§ **DATA RECORDS**:
=== Begin Enclosure ===
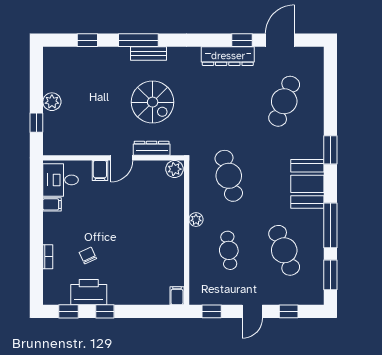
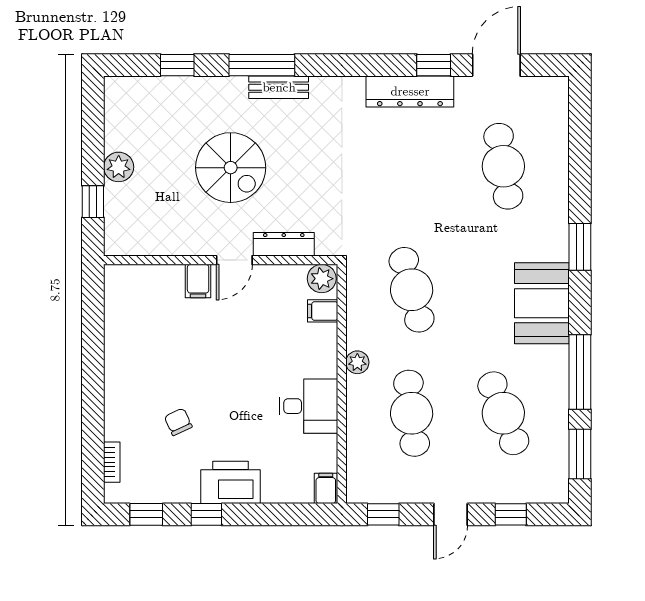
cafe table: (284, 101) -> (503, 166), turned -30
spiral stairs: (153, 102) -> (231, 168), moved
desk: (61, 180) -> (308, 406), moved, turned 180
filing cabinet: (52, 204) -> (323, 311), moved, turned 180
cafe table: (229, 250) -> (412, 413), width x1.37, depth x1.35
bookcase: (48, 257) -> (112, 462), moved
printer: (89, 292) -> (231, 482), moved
=== End Enclosure ===
=== Begin Enclosure ===
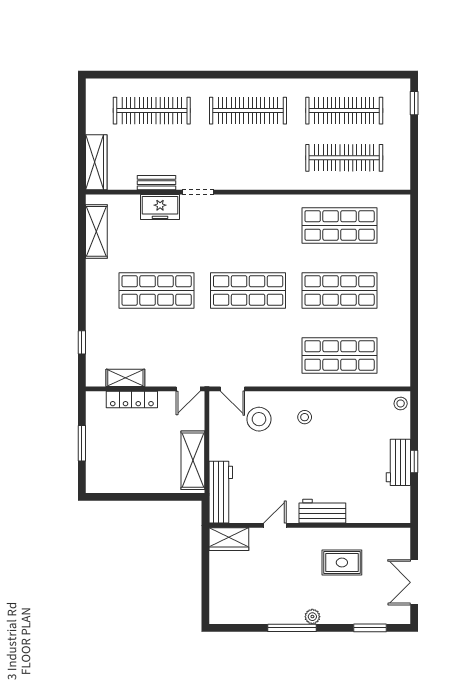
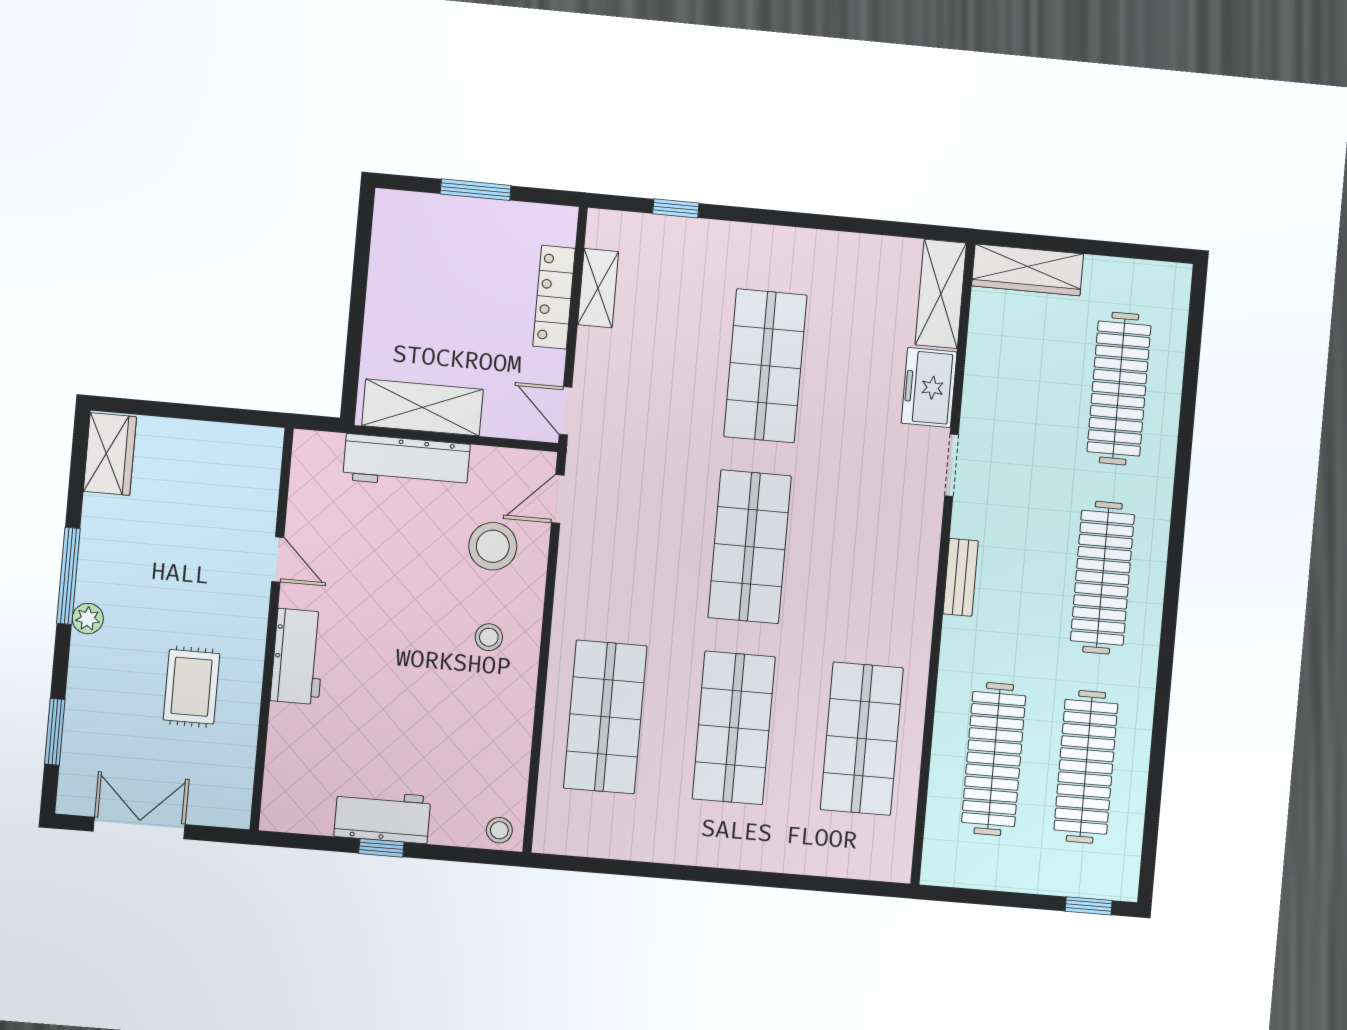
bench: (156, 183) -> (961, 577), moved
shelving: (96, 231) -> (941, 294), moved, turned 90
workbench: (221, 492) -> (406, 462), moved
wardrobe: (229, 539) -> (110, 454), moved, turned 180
=== End Enclosure ===
=== Begin Enclosure ===
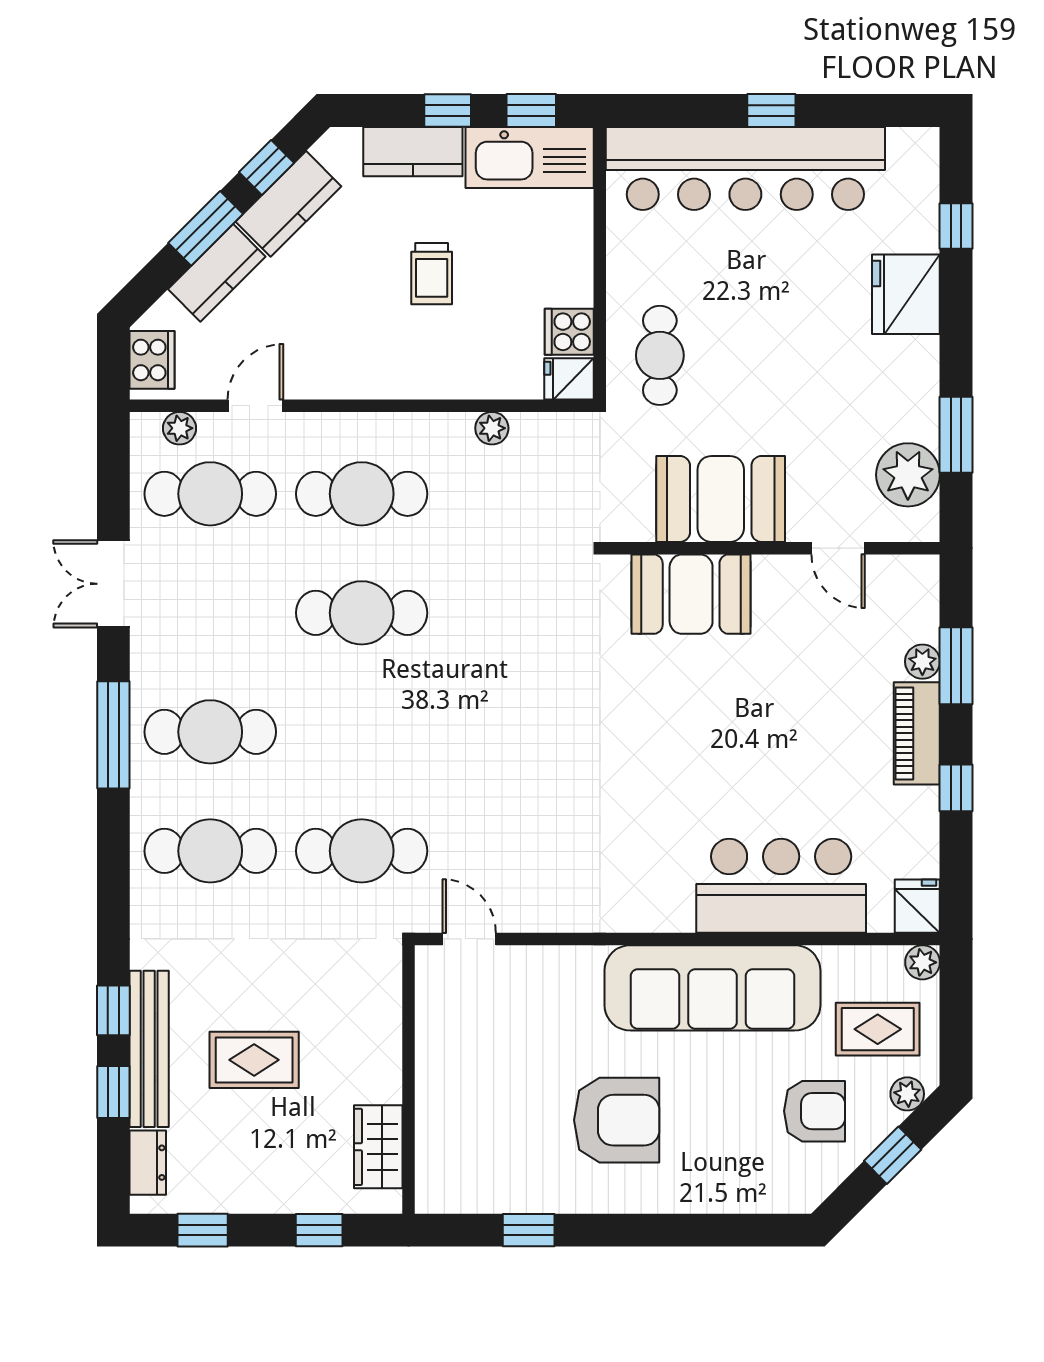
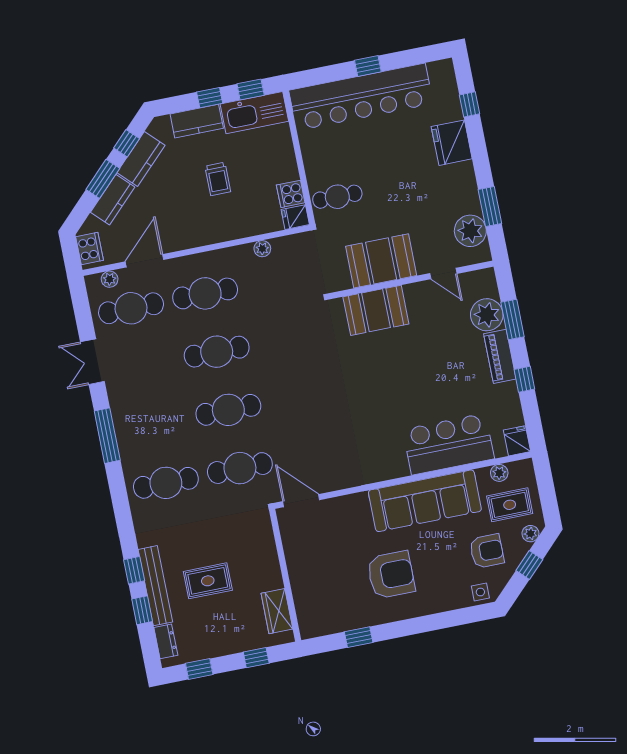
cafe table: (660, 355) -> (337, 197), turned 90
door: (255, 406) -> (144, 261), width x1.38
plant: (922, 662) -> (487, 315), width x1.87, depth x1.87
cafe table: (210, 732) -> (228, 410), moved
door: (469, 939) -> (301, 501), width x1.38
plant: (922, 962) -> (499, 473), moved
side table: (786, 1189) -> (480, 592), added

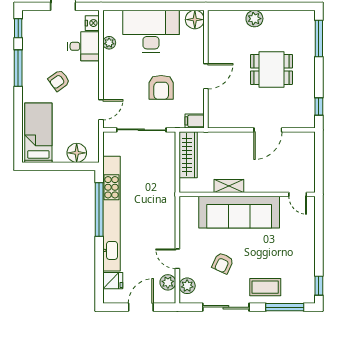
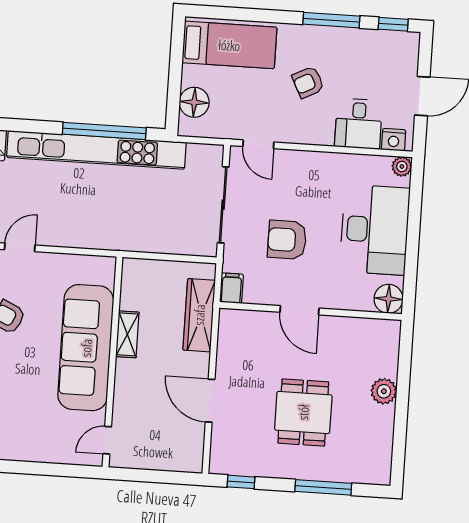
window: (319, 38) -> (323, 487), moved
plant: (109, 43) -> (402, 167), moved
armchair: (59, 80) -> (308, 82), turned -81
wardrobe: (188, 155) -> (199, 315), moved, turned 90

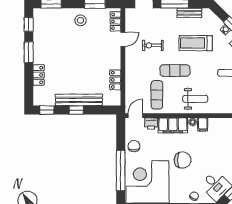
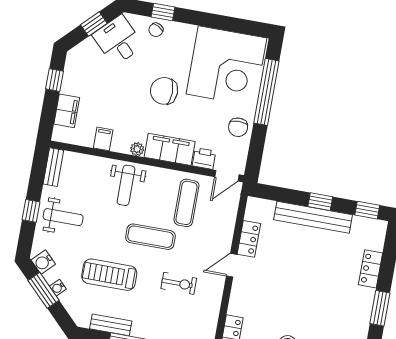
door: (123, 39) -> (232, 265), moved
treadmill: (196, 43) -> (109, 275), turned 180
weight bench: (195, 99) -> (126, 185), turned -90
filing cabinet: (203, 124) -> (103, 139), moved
=== End Enclosure ===
For the data above, set down exactly the lines from the line with "plant: (922, 962) -> (499, 473), moved" to the line with "filing cabinet: (203, 124)", both included, leaving pictures out.

plant: (922, 962) -> (499, 473), moved
side table: (786, 1189) -> (480, 592), added

window: (319, 38) -> (323, 487), moved
plant: (109, 43) -> (402, 167), moved
armchair: (59, 80) -> (308, 82), turned -81
wardrobe: (188, 155) -> (199, 315), moved, turned 90

door: (123, 39) -> (232, 265), moved
treadmill: (196, 43) -> (109, 275), turned 180
weight bench: (195, 99) -> (126, 185), turned -90
filing cabinet: (203, 124) -> (103, 139), moved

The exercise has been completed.